Provided material: Begin

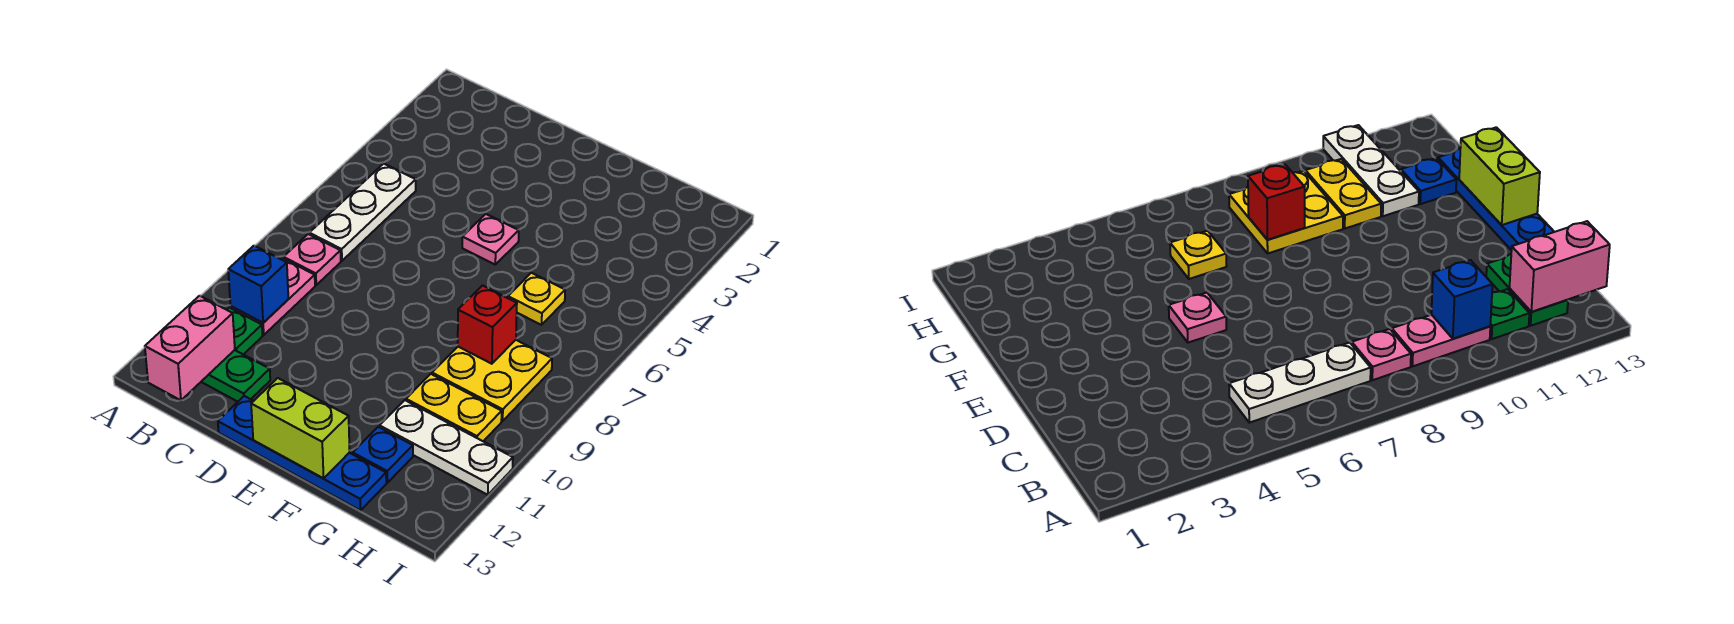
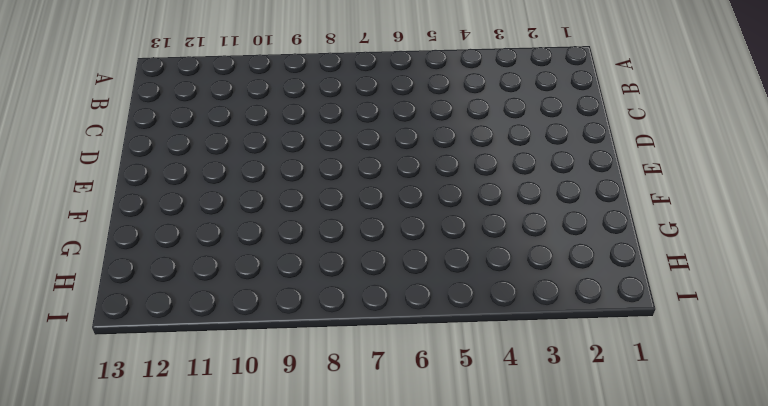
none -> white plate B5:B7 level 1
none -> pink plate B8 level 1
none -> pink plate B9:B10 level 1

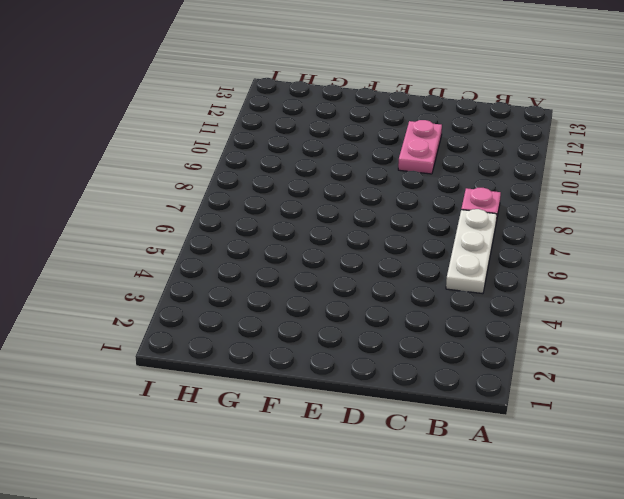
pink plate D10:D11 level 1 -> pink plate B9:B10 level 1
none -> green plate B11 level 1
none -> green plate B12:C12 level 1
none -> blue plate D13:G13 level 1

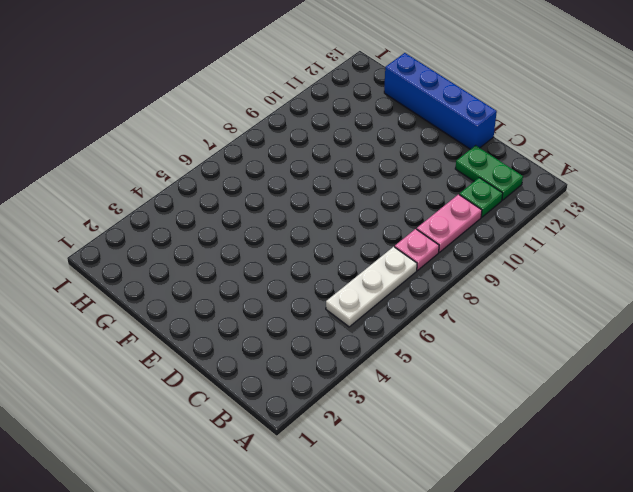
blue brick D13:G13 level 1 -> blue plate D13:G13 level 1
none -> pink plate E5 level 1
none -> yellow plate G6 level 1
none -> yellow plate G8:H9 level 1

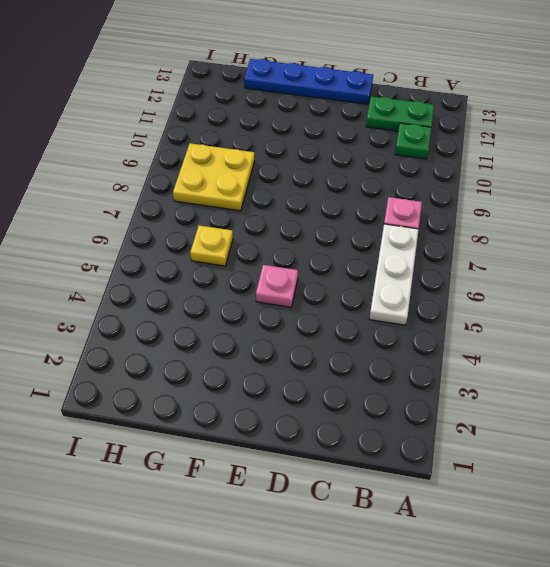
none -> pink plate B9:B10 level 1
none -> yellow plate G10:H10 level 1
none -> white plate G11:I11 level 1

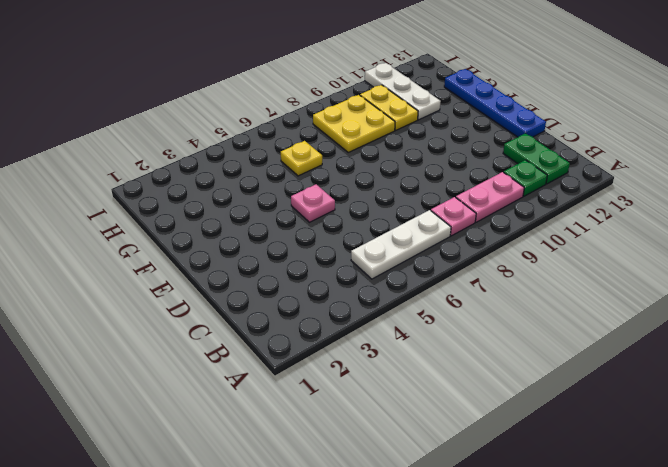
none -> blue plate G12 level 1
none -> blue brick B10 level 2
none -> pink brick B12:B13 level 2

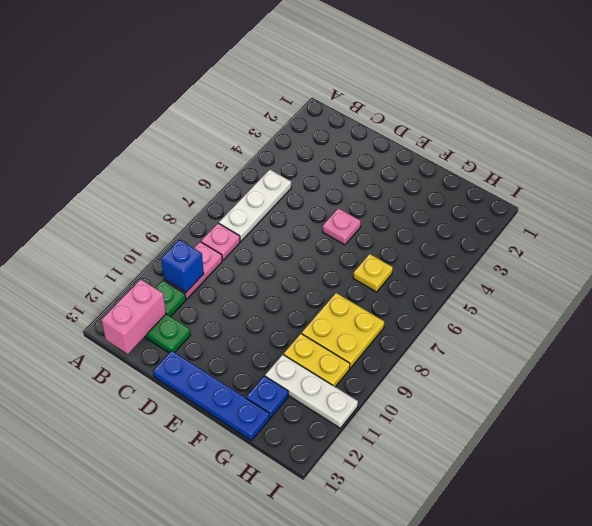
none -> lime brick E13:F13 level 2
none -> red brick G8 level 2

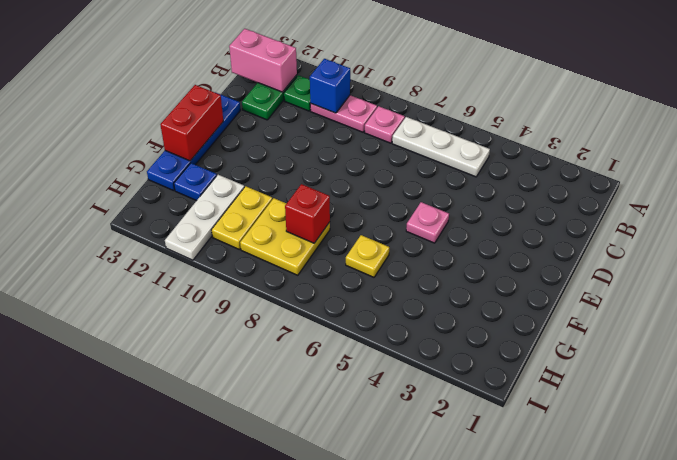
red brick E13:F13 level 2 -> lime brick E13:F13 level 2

Provided material: End
Provided material: Begin

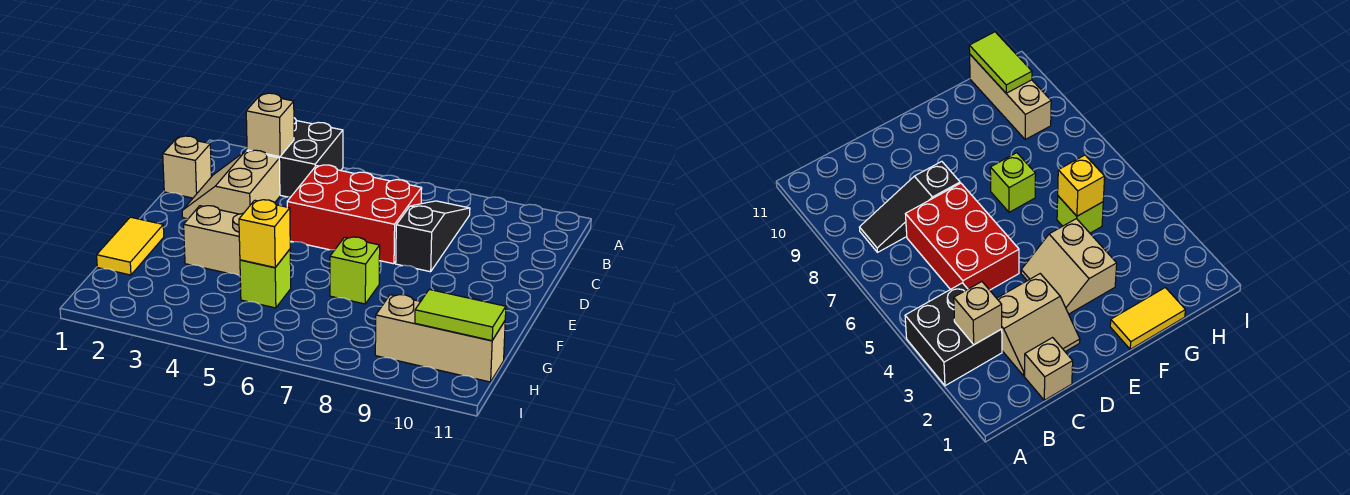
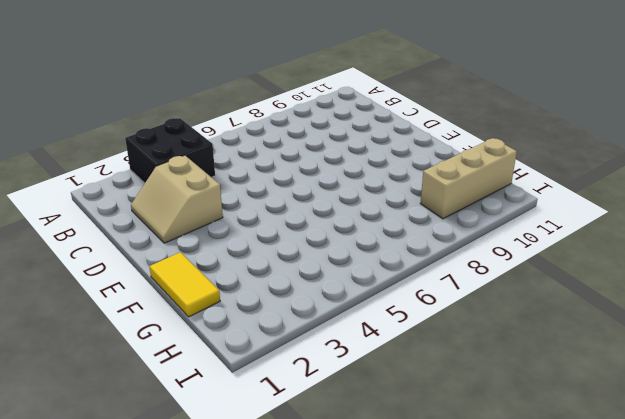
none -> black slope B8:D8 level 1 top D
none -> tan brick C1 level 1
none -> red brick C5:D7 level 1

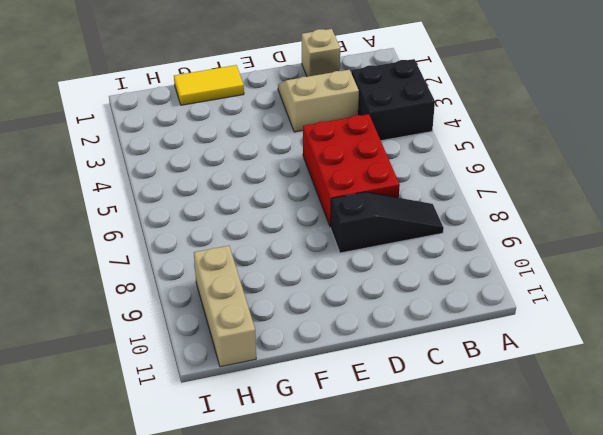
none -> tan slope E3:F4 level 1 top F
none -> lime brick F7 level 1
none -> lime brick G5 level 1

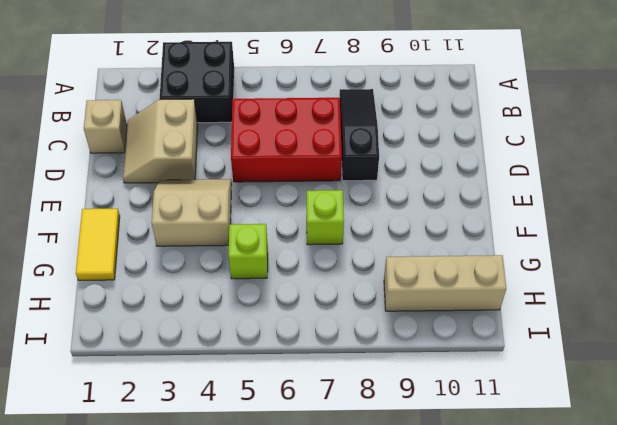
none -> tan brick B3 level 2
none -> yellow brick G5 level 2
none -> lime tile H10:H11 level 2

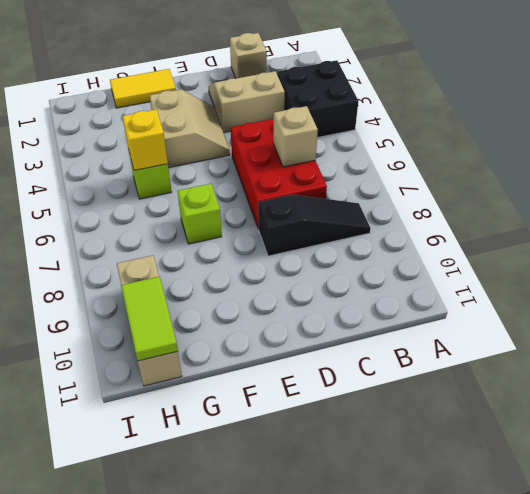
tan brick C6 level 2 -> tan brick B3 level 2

Provided material: End

Work to be completed: Reproduce exactly the lines above that run from the one with "none -> green plate B12:C12 level 1" to the one with "red brick E13:F13", both included, leaving pictures out.

Result:
none -> green plate B12:C12 level 1
none -> blue plate D13:G13 level 1

blue brick D13:G13 level 1 -> blue plate D13:G13 level 1
none -> pink plate E5 level 1
none -> yellow plate G6 level 1
none -> yellow plate G8:H9 level 1

none -> pink plate B9:B10 level 1
none -> yellow plate G10:H10 level 1
none -> white plate G11:I11 level 1

none -> blue plate G12 level 1
none -> blue brick B10 level 2
none -> pink brick B12:B13 level 2

none -> lime brick E13:F13 level 2
none -> red brick G8 level 2

red brick E13:F13 level 2 -> lime brick E13:F13 level 2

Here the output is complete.